*Provided material:*
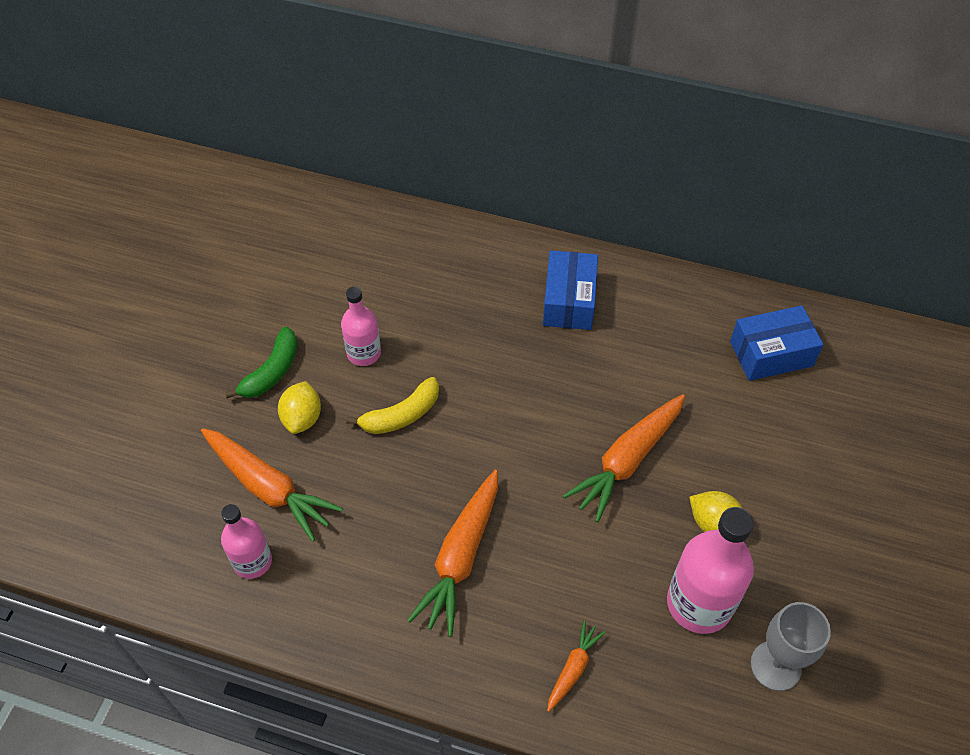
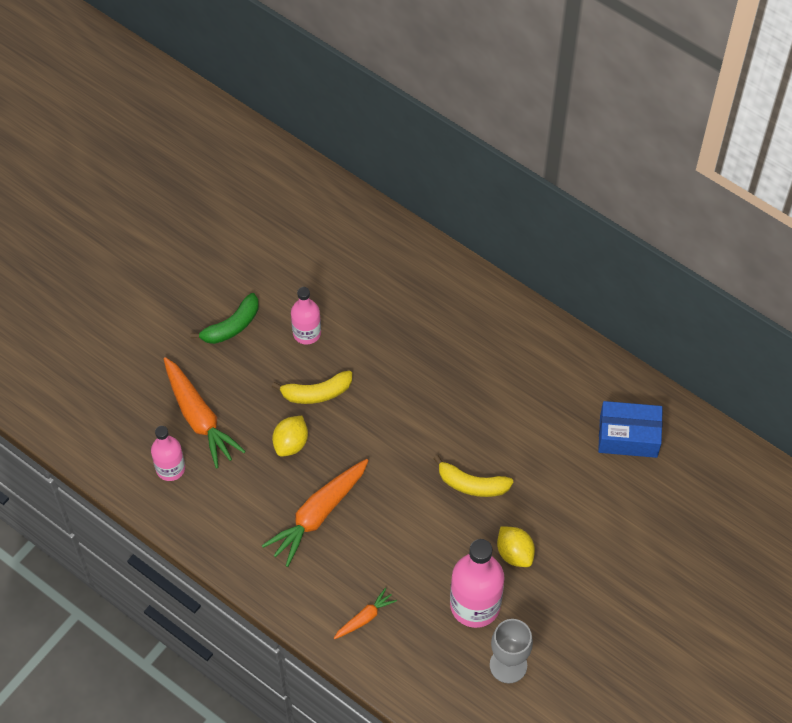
camera: 20 degrees right, 5 degrees up
(302, 418) = (242, 371): yellow lemon -> yellow lemon (291, 443)
(569, 301) = (486, 340): blue box -> none
(627, 461) = (472, 484): orange carrot -> yellow banana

*Work to be completed:*
Return, from the data above, each line in which the string "yellow" appears.

*Answer box:*
(302, 418) = (242, 371): yellow lemon -> yellow lemon (291, 443)
(627, 461) = (472, 484): orange carrot -> yellow banana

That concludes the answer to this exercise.